● To do
Reproduce each of the entries below verbatim, line for line, without altering anything.

>> Start

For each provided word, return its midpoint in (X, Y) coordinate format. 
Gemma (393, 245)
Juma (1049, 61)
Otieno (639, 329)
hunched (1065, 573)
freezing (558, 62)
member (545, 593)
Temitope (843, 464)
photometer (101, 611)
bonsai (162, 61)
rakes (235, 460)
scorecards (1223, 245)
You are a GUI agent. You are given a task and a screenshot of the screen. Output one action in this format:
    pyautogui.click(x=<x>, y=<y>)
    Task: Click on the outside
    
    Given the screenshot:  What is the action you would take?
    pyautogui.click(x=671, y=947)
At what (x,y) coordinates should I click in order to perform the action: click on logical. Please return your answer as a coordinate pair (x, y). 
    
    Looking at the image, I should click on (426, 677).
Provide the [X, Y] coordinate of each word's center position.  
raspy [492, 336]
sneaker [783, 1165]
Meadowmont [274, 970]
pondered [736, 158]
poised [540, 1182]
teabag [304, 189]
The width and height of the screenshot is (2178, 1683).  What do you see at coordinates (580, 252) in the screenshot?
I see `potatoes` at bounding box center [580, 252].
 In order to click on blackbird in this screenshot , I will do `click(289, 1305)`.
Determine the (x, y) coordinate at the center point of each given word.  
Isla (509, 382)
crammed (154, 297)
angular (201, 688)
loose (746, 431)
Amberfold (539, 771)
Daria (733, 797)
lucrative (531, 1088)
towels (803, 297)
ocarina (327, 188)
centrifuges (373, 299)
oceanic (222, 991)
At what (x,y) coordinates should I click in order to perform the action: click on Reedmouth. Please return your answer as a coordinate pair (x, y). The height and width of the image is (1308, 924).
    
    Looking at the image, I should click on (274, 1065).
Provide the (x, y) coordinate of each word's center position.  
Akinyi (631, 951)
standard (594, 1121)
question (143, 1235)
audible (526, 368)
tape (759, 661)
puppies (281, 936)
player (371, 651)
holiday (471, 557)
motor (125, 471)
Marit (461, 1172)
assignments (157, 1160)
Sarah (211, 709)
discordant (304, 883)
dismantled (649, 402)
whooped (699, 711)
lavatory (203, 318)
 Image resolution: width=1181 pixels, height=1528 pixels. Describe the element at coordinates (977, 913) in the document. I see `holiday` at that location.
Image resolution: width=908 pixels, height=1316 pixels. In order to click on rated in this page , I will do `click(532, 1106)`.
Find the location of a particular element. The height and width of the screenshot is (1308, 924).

>> End

● Full answer
For each provided word, return its midpoint in (X, Y) coordinate format. 
Gemma (393, 245)
Juma (1049, 61)
Otieno (639, 329)
hunched (1065, 573)
freezing (558, 62)
member (545, 593)
Temitope (843, 464)
photometer (101, 611)
bonsai (162, 61)
rakes (235, 460)
scorecards (1223, 245)
You are a GUI agent. You are given a task and a screenshot of the screen. Output one action in this format:
    pyautogui.click(x=<x>, y=<y>)
    Task: Click on the outside
    
    Given the screenshot:  What is the action you would take?
    pyautogui.click(x=671, y=947)
At what (x,y) coordinates should I click in order to perform the action: click on logical. Please return your answer as a coordinate pair (x, y). 
    
    Looking at the image, I should click on (426, 677).
Provide the [X, Y] coordinate of each word's center position.  
raspy [492, 336]
sneaker [783, 1165]
Meadowmont [274, 970]
pondered [736, 158]
poised [540, 1182]
teabag [304, 189]
The width and height of the screenshot is (2178, 1683).  What do you see at coordinates (580, 252) in the screenshot?
I see `potatoes` at bounding box center [580, 252].
 In order to click on blackbird in this screenshot , I will do `click(289, 1305)`.
Determine the (x, y) coordinate at the center point of each given word.  
Isla (509, 382)
crammed (154, 297)
angular (201, 688)
loose (746, 431)
Amberfold (539, 771)
Daria (733, 797)
lucrative (531, 1088)
towels (803, 297)
ocarina (327, 188)
centrifuges (373, 299)
oceanic (222, 991)
At what (x,y) coordinates should I click in order to perform the action: click on Reedmouth. Please return your answer as a coordinate pair (x, y). The height and width of the image is (1308, 924).
    
    Looking at the image, I should click on (274, 1065).
Provide the (x, y) coordinate of each word's center position.  
Akinyi (631, 951)
standard (594, 1121)
question (143, 1235)
audible (526, 368)
tape (759, 661)
puppies (281, 936)
player (371, 651)
holiday (471, 557)
motor (125, 471)
Marit (461, 1172)
assignments (157, 1160)
Sarah (211, 709)
discordant (304, 883)
dismantled (649, 402)
whooped (699, 711)
lavatory (203, 318)
 Image resolution: width=1181 pixels, height=1528 pixels. Describe the element at coordinates (977, 913) in the document. I see `holiday` at that location.
Image resolution: width=908 pixels, height=1316 pixels. In order to click on rated in this page , I will do `click(532, 1106)`.
Find the location of a particular element. The height and width of the screenshot is (1308, 924).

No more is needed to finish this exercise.